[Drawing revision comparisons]
════════════════

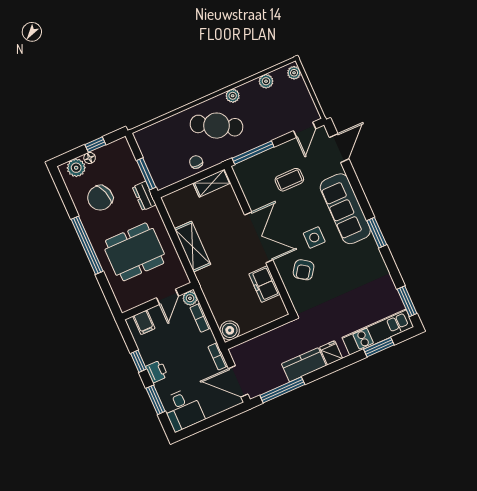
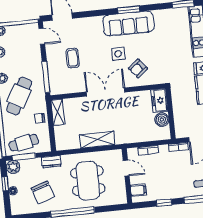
cafe table: (157, 152) -> (24, 143), added
plant: (76, 168) -> (13, 167), moved
window: (146, 174) -> (24, 157), moved
sofa: (345, 209) -> (128, 24), moved
armchair: (304, 270) -> (138, 68), turned 106
freezer: (264, 284) -> (159, 100), moved, turned 90
plant: (190, 298) -> (132, 153), removed
boiler: (230, 330) -> (162, 120), moved
printer: (157, 371) -> (175, 192), removed

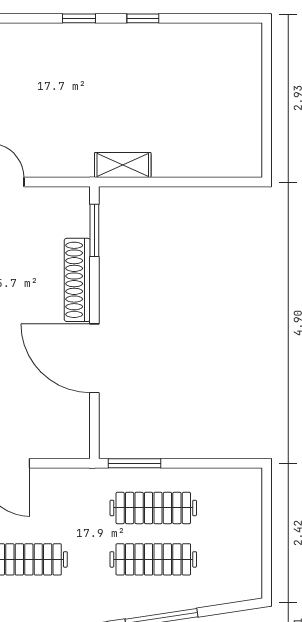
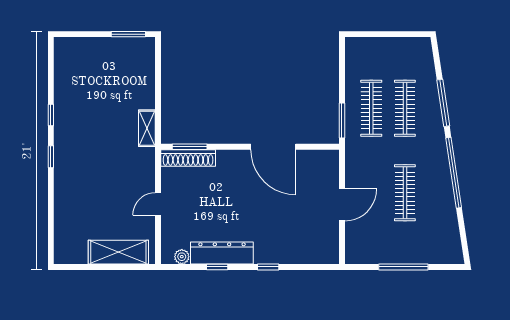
window: (267, 137) -> (128, 34), added
shoe rack: (77, 280) -> (188, 158), moved
door: (94, 358) -> (273, 147), hinge flipped

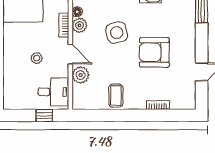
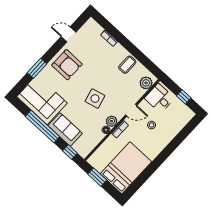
armchair: (154, 52) -> (67, 65), moved
door: (70, 54) -> (131, 110), swing flipped
plant: (81, 75) -> (146, 83), moved
window: (44, 115) -> (184, 97), moved

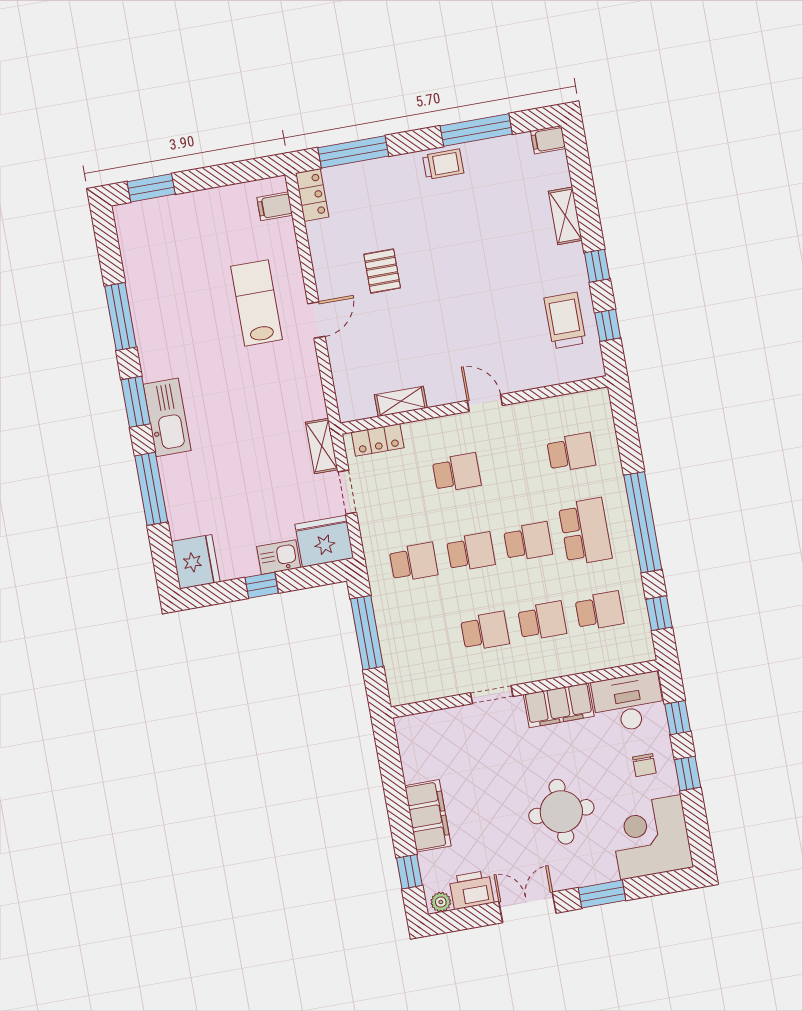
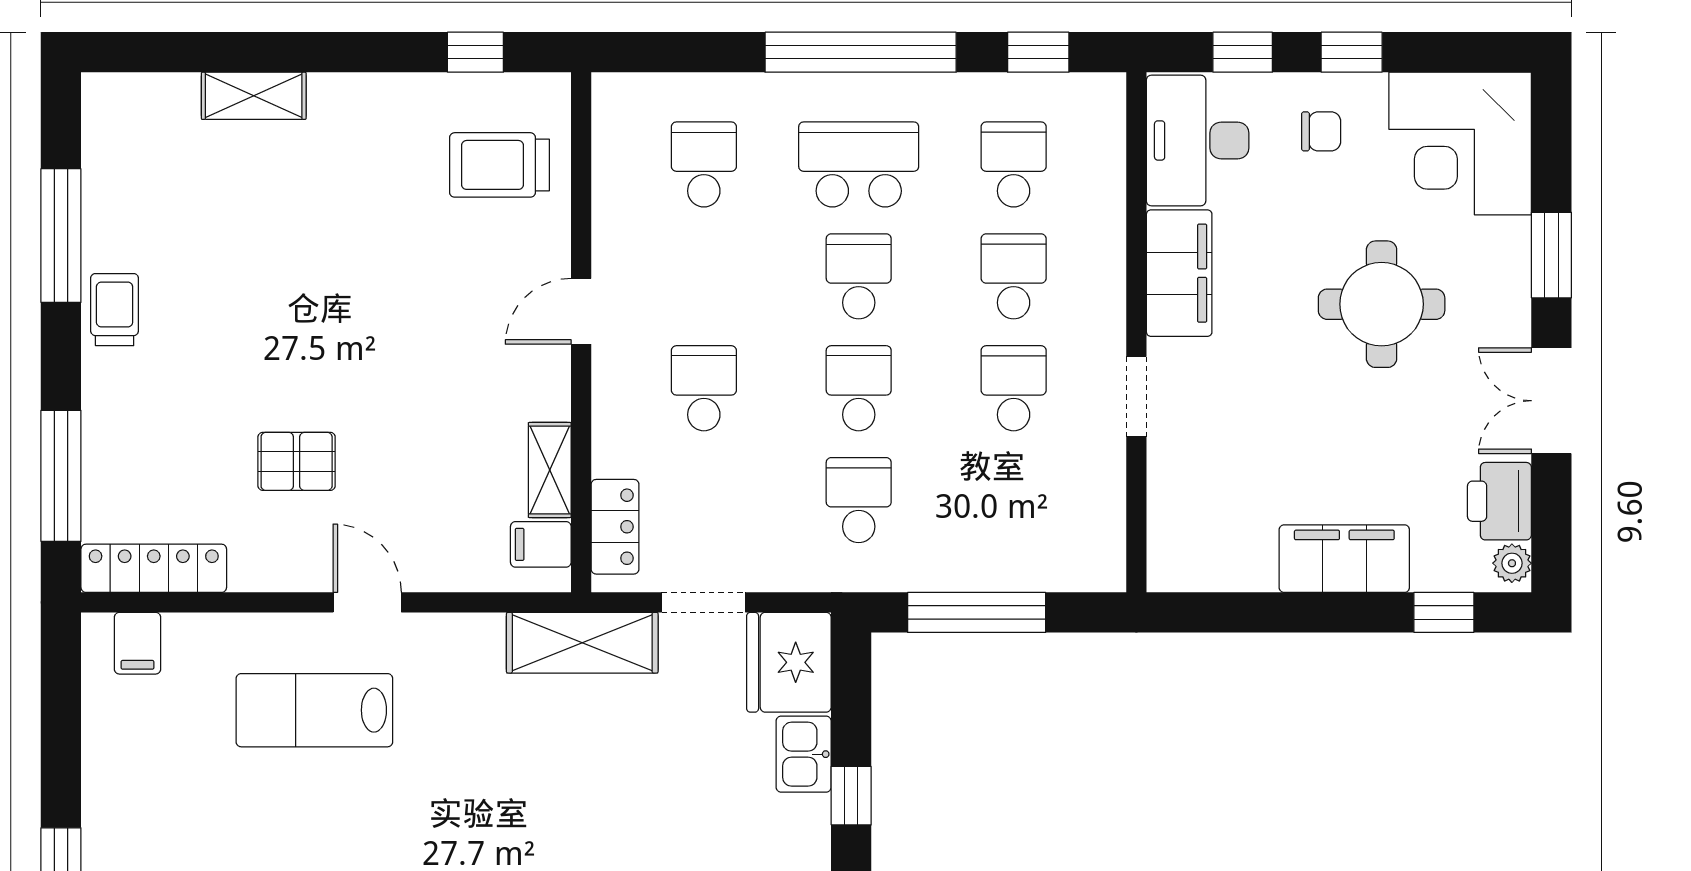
filing cabinet: (548, 140) -> (541, 544), moved, turned 90
locker: (312, 195) -> (154, 568), width x1.53
window: (597, 266) -> (359, 52), removed
trolley: (565, 320) -> (500, 165), moved
shelving: (322, 446) -> (582, 643), width x1.50, depth x1.33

════════════════

▶ **Instruction**
Your task is to retype the lines running from the one that contains "armchair: (154, 52) -> (67, 65), moved" through the end of the records, and nothing else. Pictures are not part of the copy.

▶ **Written solution**
armchair: (154, 52) -> (67, 65), moved
door: (70, 54) -> (131, 110), swing flipped
plant: (81, 75) -> (146, 83), moved
window: (44, 115) -> (184, 97), moved

filing cabinet: (548, 140) -> (541, 544), moved, turned 90
locker: (312, 195) -> (154, 568), width x1.53
window: (597, 266) -> (359, 52), removed
trolley: (565, 320) -> (500, 165), moved
shelving: (322, 446) -> (582, 643), width x1.50, depth x1.33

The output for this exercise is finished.